▸ WORK ITEM: Line count for "minus": say how many lines of the data contain it, with no other text.

▸ DATASET RECORDS:
- - - - -

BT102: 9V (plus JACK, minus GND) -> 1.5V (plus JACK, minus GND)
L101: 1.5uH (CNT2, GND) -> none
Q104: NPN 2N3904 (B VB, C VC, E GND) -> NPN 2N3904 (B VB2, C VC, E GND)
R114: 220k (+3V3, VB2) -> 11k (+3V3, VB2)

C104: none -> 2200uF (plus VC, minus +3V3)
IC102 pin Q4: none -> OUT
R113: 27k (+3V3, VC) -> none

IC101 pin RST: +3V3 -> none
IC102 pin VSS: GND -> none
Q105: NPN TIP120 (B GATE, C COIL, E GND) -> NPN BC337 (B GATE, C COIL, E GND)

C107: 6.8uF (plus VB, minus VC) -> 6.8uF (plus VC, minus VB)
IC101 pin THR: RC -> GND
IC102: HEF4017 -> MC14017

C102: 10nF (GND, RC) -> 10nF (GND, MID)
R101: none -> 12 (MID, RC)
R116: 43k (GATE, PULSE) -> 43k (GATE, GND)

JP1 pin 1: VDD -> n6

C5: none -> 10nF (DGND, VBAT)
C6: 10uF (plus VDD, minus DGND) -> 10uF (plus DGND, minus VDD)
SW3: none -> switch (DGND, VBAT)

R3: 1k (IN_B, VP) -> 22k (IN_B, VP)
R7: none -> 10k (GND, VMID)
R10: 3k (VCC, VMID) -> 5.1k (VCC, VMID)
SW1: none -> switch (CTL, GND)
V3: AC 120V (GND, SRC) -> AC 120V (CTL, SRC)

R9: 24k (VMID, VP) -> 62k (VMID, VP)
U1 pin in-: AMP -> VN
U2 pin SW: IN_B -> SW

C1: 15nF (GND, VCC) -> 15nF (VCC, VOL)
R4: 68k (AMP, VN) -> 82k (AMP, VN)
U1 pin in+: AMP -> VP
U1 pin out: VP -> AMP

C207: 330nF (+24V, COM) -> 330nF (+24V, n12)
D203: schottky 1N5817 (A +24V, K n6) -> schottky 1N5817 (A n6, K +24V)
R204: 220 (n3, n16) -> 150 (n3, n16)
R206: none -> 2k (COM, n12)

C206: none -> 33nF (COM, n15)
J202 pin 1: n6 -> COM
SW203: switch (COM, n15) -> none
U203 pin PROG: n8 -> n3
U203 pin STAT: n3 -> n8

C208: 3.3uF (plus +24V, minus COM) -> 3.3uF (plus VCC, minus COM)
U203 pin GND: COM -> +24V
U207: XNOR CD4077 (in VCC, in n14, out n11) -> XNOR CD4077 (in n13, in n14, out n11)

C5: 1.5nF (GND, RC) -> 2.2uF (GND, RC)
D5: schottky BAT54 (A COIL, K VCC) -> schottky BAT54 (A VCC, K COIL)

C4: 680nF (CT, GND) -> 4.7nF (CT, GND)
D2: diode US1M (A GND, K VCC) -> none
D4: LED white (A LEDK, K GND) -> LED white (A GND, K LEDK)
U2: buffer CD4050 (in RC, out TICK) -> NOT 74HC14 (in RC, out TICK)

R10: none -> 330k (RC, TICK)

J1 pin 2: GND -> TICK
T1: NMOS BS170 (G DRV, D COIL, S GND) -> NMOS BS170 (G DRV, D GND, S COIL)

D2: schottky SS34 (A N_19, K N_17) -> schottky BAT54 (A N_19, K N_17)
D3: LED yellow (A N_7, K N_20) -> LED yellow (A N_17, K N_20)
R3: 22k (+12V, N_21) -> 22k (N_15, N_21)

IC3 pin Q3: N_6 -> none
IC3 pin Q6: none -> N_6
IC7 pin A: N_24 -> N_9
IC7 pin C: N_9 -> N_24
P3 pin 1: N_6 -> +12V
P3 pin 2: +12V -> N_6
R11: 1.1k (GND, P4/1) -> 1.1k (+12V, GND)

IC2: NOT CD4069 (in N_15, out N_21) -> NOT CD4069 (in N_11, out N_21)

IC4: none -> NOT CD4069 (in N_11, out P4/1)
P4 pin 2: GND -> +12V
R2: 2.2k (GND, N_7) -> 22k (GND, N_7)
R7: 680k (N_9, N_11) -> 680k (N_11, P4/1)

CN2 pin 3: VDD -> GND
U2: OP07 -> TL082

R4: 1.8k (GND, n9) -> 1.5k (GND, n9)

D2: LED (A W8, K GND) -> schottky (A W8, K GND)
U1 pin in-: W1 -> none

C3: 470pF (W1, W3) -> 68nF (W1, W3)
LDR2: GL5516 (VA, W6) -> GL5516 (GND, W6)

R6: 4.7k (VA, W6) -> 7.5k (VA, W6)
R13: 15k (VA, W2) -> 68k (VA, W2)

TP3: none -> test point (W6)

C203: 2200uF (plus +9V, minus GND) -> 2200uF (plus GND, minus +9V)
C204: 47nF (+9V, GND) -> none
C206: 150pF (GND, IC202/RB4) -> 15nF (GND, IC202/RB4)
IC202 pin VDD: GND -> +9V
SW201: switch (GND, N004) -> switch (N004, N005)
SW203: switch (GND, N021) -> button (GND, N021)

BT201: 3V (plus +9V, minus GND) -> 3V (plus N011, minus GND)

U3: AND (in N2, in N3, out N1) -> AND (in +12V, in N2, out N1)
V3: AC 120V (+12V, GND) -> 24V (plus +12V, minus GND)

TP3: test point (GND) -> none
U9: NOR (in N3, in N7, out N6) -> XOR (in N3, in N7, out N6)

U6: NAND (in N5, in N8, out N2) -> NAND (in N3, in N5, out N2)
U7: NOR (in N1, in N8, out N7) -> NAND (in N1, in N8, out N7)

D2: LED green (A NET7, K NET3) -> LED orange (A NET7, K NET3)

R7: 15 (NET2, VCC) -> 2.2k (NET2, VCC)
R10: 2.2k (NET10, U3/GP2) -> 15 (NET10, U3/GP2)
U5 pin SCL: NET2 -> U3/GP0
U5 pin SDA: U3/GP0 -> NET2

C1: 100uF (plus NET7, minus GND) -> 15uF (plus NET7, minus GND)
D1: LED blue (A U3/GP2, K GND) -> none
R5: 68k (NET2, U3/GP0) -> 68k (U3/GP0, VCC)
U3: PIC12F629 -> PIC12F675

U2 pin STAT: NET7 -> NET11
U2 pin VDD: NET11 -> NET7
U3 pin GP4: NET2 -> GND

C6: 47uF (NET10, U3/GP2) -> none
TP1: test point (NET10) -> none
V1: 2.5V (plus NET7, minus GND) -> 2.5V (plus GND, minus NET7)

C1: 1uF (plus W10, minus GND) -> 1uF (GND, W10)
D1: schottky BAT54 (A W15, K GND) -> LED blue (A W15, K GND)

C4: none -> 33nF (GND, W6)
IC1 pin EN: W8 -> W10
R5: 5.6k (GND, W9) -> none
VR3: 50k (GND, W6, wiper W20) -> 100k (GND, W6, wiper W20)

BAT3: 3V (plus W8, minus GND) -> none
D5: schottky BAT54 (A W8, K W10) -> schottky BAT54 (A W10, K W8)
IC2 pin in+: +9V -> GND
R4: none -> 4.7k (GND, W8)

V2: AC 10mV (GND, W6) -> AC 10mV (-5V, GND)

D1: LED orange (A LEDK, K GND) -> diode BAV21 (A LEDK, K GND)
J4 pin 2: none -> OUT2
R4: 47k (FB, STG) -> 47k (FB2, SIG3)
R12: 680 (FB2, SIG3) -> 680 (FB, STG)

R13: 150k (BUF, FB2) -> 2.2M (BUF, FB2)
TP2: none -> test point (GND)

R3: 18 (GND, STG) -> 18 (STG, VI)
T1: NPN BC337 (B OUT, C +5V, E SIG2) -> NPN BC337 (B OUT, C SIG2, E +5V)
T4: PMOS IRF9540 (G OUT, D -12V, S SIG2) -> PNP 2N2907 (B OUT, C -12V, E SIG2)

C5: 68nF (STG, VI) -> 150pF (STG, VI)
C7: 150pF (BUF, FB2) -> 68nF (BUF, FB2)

- - - - -

▸ WRITTEN RESPONSE: 12